***** Raw records
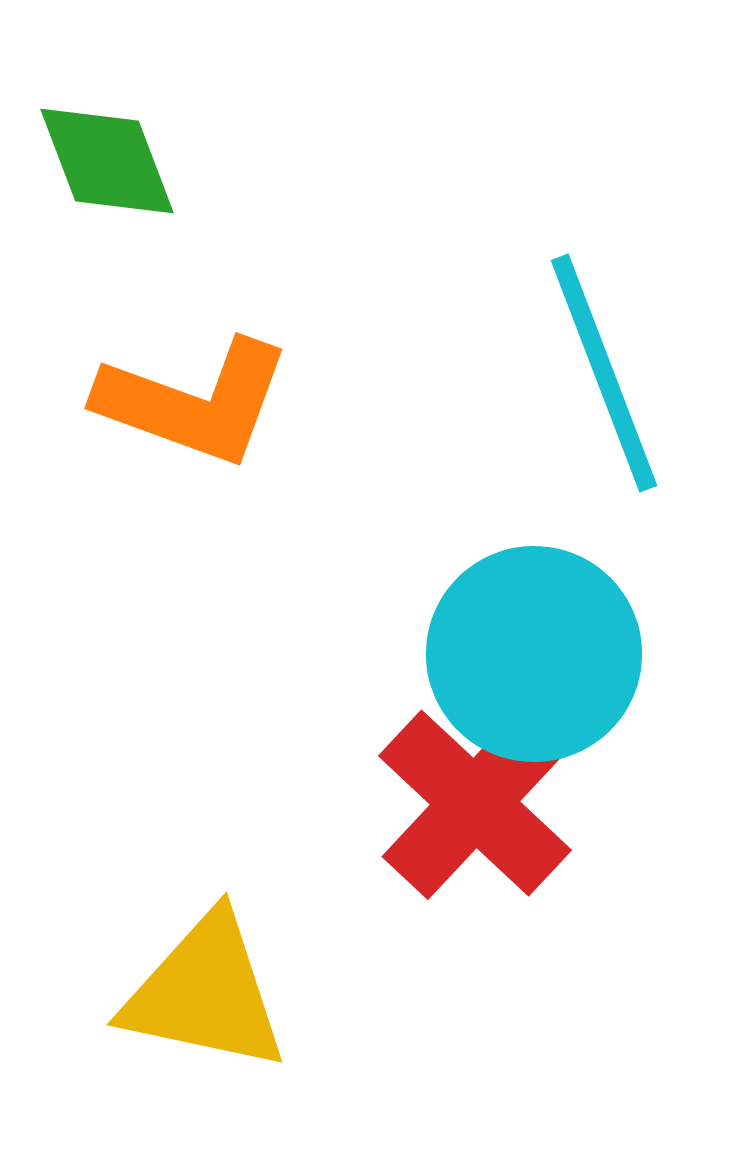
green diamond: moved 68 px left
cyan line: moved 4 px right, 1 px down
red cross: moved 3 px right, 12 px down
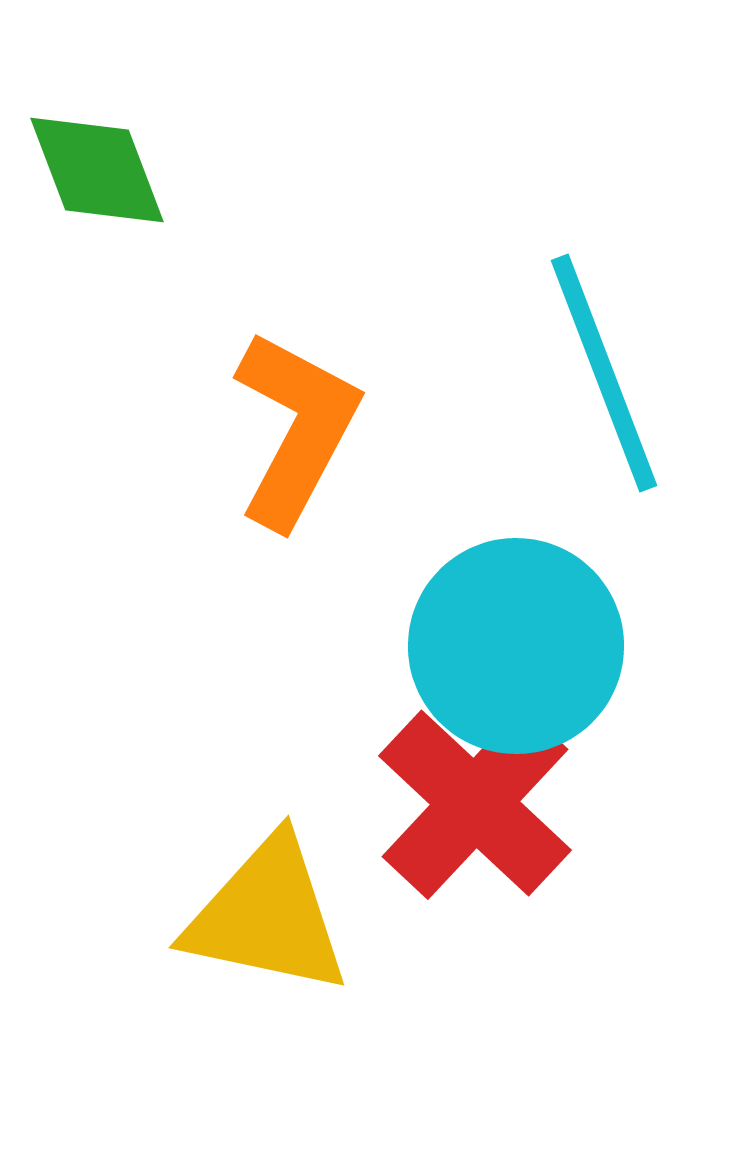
green diamond: moved 10 px left, 9 px down
orange L-shape: moved 102 px right, 27 px down; rotated 82 degrees counterclockwise
cyan circle: moved 18 px left, 8 px up
yellow triangle: moved 62 px right, 77 px up
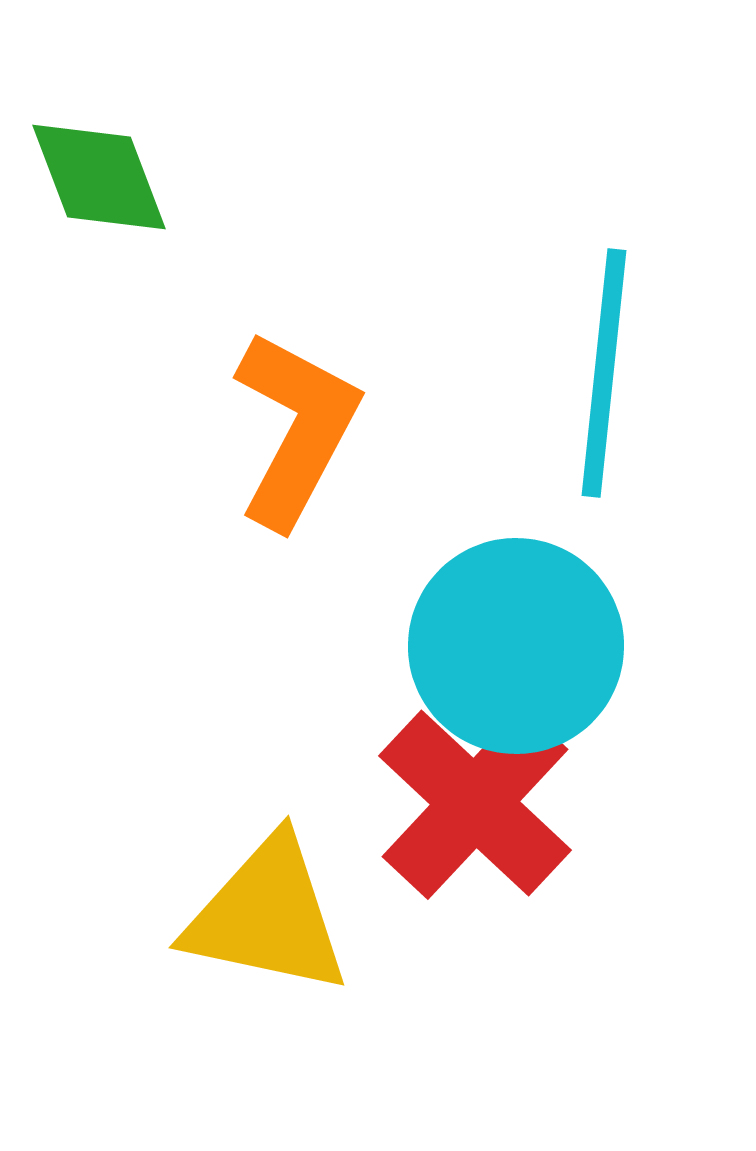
green diamond: moved 2 px right, 7 px down
cyan line: rotated 27 degrees clockwise
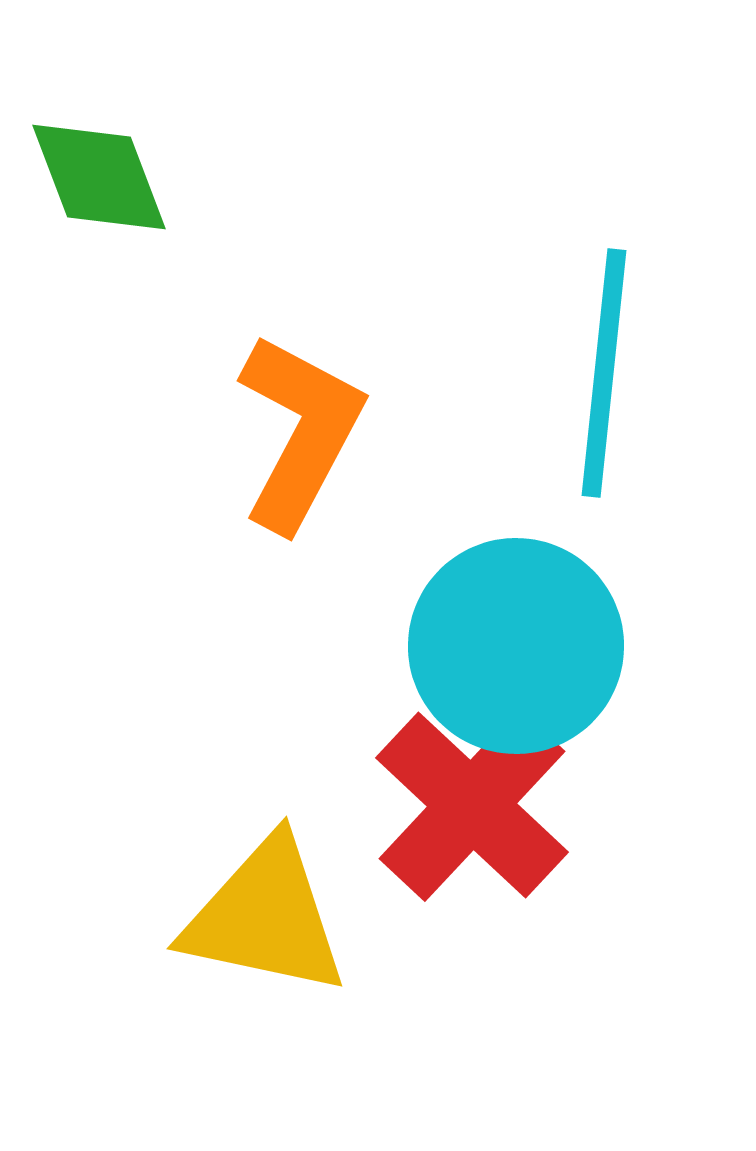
orange L-shape: moved 4 px right, 3 px down
red cross: moved 3 px left, 2 px down
yellow triangle: moved 2 px left, 1 px down
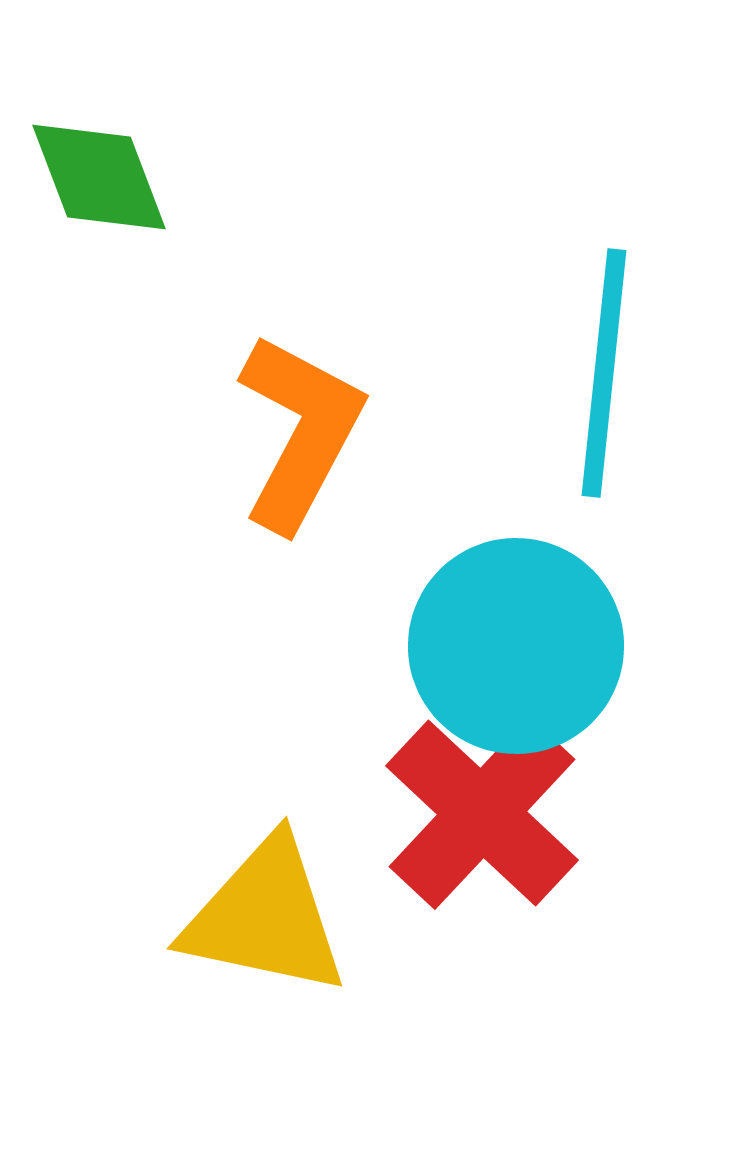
red cross: moved 10 px right, 8 px down
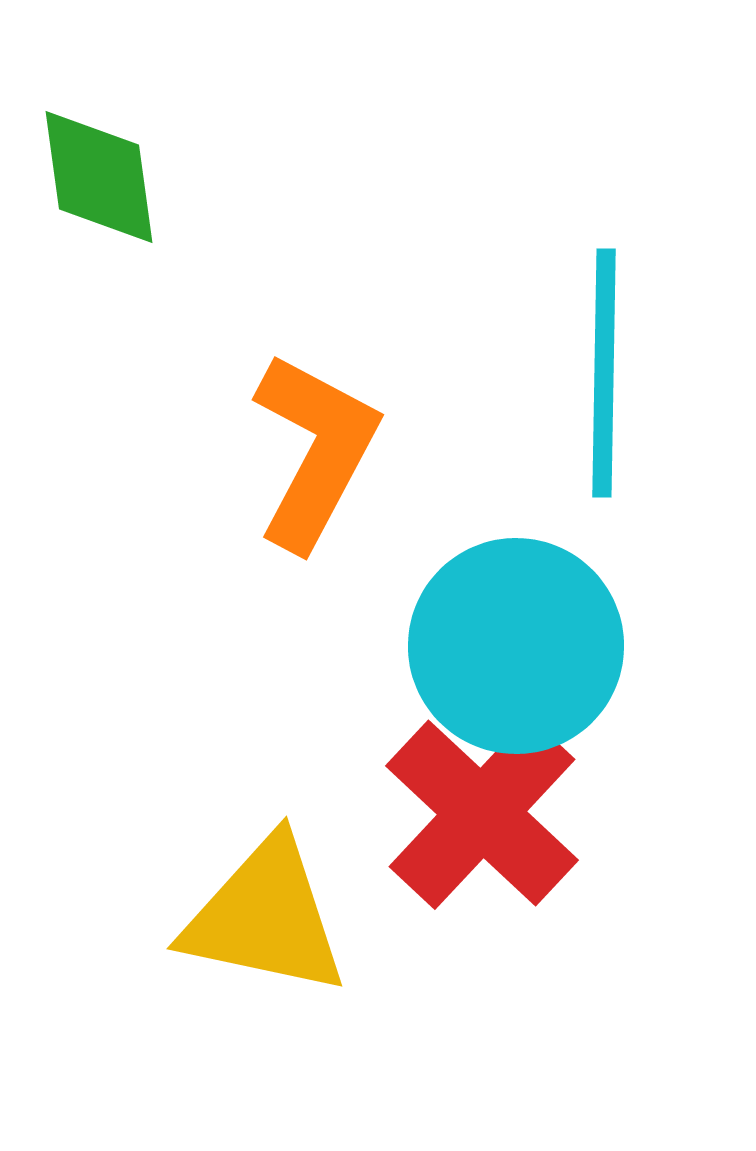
green diamond: rotated 13 degrees clockwise
cyan line: rotated 5 degrees counterclockwise
orange L-shape: moved 15 px right, 19 px down
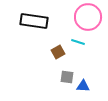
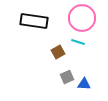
pink circle: moved 6 px left, 1 px down
gray square: rotated 32 degrees counterclockwise
blue triangle: moved 1 px right, 2 px up
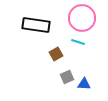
black rectangle: moved 2 px right, 4 px down
brown square: moved 2 px left, 2 px down
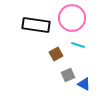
pink circle: moved 10 px left
cyan line: moved 3 px down
gray square: moved 1 px right, 2 px up
blue triangle: rotated 24 degrees clockwise
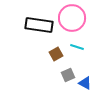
black rectangle: moved 3 px right
cyan line: moved 1 px left, 2 px down
blue triangle: moved 1 px right, 1 px up
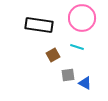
pink circle: moved 10 px right
brown square: moved 3 px left, 1 px down
gray square: rotated 16 degrees clockwise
**********
▶ Goal:
Copy out every line of the listing above verbatim, dropping the picture lines.

▶ Exercise result:
green diamond: moved 68 px left
cyan line: moved 4 px right, 1 px down
red cross: moved 3 px right, 12 px down
green diamond: moved 10 px left, 9 px down
orange L-shape: moved 102 px right, 27 px down; rotated 82 degrees counterclockwise
cyan circle: moved 18 px left, 8 px up
yellow triangle: moved 62 px right, 77 px up
green diamond: moved 2 px right, 7 px down
cyan line: rotated 27 degrees clockwise
orange L-shape: moved 4 px right, 3 px down
red cross: moved 3 px left, 2 px down
yellow triangle: moved 2 px left, 1 px down
red cross: moved 10 px right, 8 px down
green diamond: rotated 13 degrees clockwise
cyan line: rotated 5 degrees counterclockwise
orange L-shape: moved 15 px right, 19 px down
pink circle: moved 6 px left, 1 px down
gray square: rotated 32 degrees counterclockwise
blue triangle: moved 1 px right, 2 px up
black rectangle: moved 2 px right, 4 px down
brown square: moved 2 px left, 2 px down
pink circle: moved 10 px left
cyan line: moved 3 px down
gray square: moved 1 px right, 2 px up
blue triangle: rotated 24 degrees clockwise
black rectangle: moved 3 px right
cyan line: moved 1 px left, 2 px down
blue triangle: moved 1 px right, 1 px up
pink circle: moved 10 px right
brown square: moved 3 px left, 1 px down
gray square: rotated 16 degrees clockwise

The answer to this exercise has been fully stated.